━━━━━ Information supplied ━━━━━

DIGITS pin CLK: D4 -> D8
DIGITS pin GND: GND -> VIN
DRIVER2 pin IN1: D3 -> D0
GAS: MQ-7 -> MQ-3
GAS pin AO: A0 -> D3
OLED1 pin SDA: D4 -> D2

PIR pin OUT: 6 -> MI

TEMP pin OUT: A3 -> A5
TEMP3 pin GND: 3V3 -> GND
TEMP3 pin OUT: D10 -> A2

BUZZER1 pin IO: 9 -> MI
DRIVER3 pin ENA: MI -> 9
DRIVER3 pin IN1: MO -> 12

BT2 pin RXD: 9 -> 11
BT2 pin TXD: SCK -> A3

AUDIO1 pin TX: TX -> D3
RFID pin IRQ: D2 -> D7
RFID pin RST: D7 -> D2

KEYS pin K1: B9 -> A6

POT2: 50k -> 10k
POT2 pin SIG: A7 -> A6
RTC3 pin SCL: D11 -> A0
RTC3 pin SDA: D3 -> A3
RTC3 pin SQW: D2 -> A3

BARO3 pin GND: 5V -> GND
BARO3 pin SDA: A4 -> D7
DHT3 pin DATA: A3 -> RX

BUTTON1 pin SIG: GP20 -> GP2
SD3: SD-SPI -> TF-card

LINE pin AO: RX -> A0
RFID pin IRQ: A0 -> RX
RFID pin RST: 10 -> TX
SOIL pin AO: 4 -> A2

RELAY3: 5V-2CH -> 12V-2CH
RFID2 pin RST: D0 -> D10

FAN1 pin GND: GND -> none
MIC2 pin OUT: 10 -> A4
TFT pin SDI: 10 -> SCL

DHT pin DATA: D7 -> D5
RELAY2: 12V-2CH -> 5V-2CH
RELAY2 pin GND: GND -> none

━━━━━

== Task to carry out ==
All of the records above should be transcribed exactly.

== Response box ==
DIGITS pin CLK: D4 -> D8
DIGITS pin GND: GND -> VIN
DRIVER2 pin IN1: D3 -> D0
GAS: MQ-7 -> MQ-3
GAS pin AO: A0 -> D3
OLED1 pin SDA: D4 -> D2

PIR pin OUT: 6 -> MI

TEMP pin OUT: A3 -> A5
TEMP3 pin GND: 3V3 -> GND
TEMP3 pin OUT: D10 -> A2

BUZZER1 pin IO: 9 -> MI
DRIVER3 pin ENA: MI -> 9
DRIVER3 pin IN1: MO -> 12

BT2 pin RXD: 9 -> 11
BT2 pin TXD: SCK -> A3

AUDIO1 pin TX: TX -> D3
RFID pin IRQ: D2 -> D7
RFID pin RST: D7 -> D2

KEYS pin K1: B9 -> A6

POT2: 50k -> 10k
POT2 pin SIG: A7 -> A6
RTC3 pin SCL: D11 -> A0
RTC3 pin SDA: D3 -> A3
RTC3 pin SQW: D2 -> A3

BARO3 pin GND: 5V -> GND
BARO3 pin SDA: A4 -> D7
DHT3 pin DATA: A3 -> RX

BUTTON1 pin SIG: GP20 -> GP2
SD3: SD-SPI -> TF-card

LINE pin AO: RX -> A0
RFID pin IRQ: A0 -> RX
RFID pin RST: 10 -> TX
SOIL pin AO: 4 -> A2

RELAY3: 5V-2CH -> 12V-2CH
RFID2 pin RST: D0 -> D10

FAN1 pin GND: GND -> none
MIC2 pin OUT: 10 -> A4
TFT pin SDI: 10 -> SCL

DHT pin DATA: D7 -> D5
RELAY2: 12V-2CH -> 5V-2CH
RELAY2 pin GND: GND -> none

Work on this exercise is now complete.